● **DATA FOR THIS EXERCISE**:
:::::

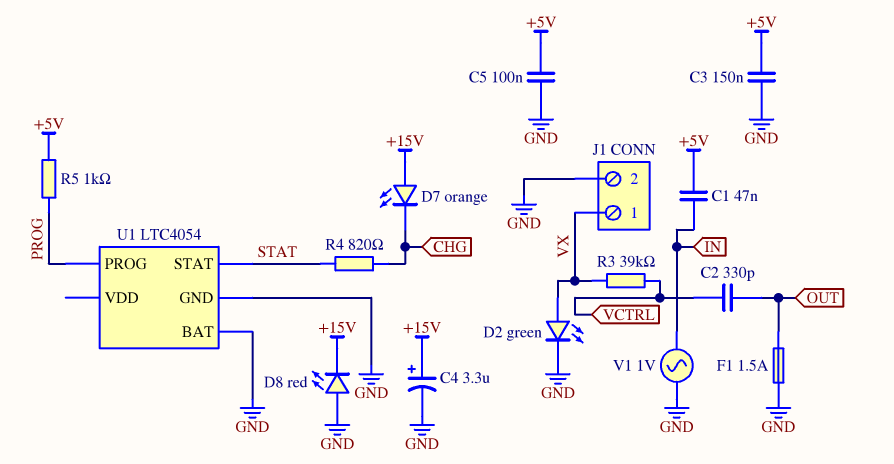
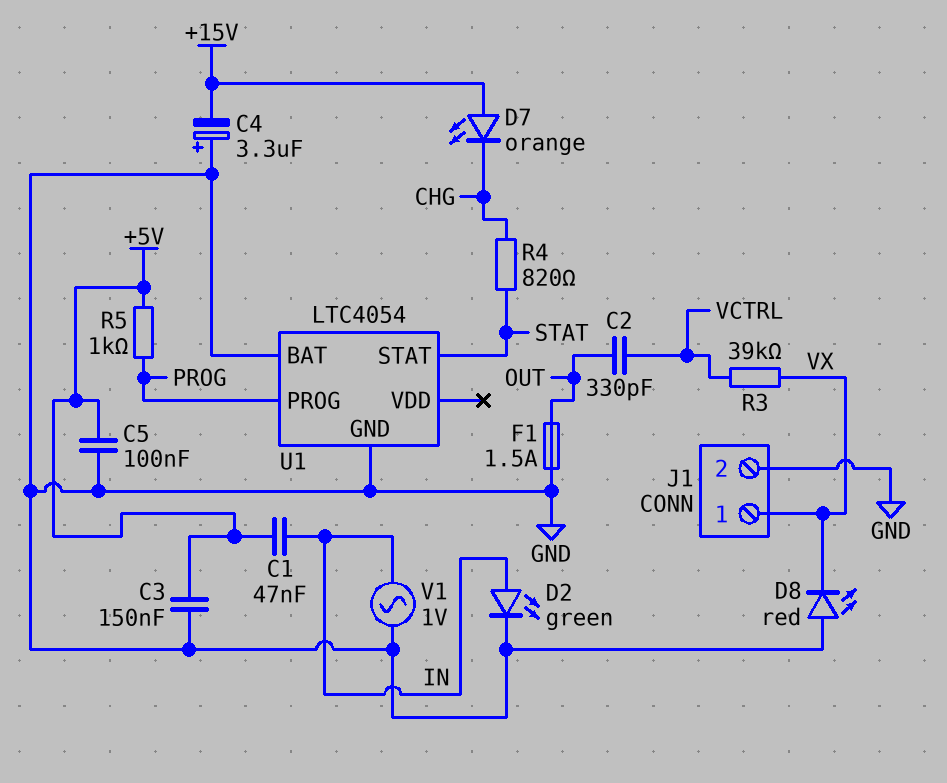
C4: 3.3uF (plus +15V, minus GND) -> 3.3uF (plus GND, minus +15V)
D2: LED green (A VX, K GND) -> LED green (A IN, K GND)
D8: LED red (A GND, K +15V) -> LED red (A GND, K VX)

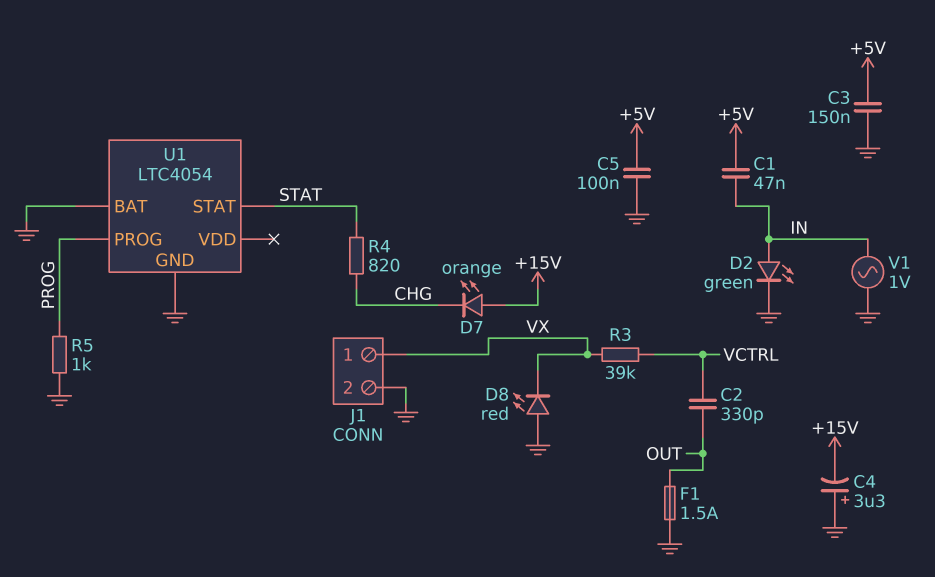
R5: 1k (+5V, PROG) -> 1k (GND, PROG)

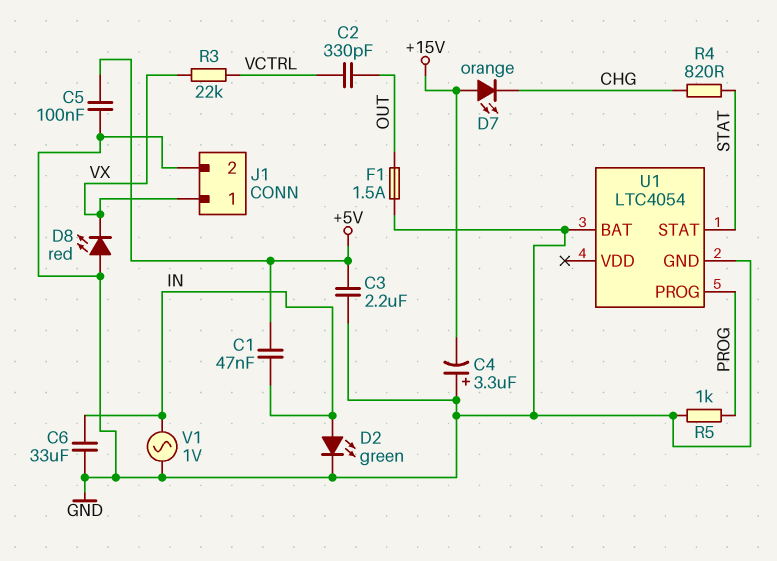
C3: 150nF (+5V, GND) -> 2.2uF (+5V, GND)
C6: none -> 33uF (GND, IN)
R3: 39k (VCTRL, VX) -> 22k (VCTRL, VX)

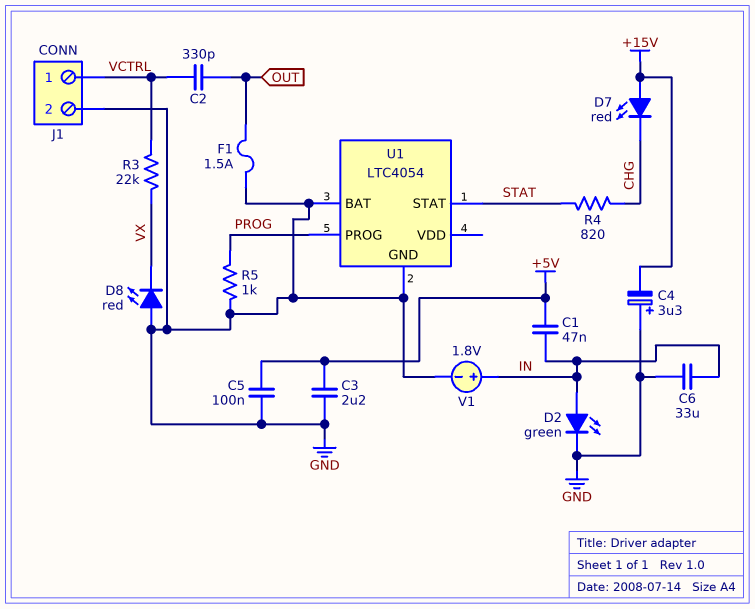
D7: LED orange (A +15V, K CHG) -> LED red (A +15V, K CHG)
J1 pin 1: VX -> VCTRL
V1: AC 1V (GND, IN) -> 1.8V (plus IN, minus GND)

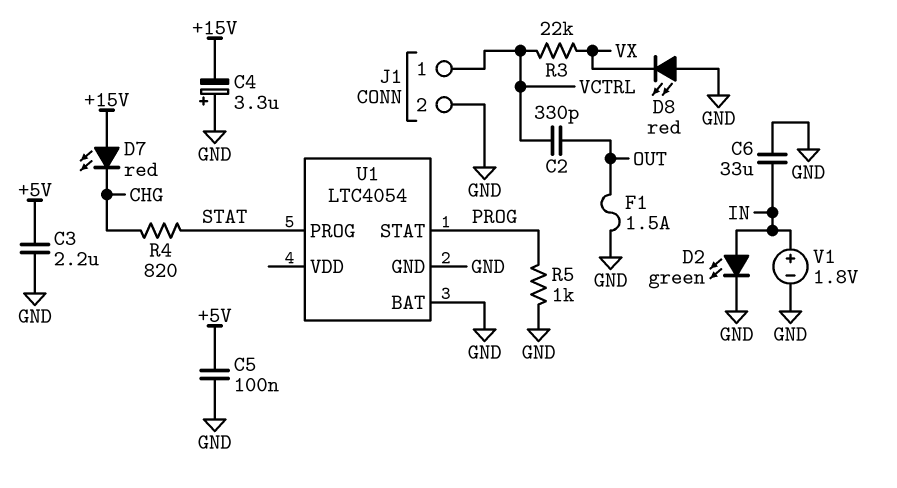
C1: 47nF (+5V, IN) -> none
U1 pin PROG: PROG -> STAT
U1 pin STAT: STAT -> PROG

:::::

● **TASK BRIEF**:
Throughout the data, tally the lines that hold the string "minus" and report the tally alone.

● **EXERCISE RESULT**:
2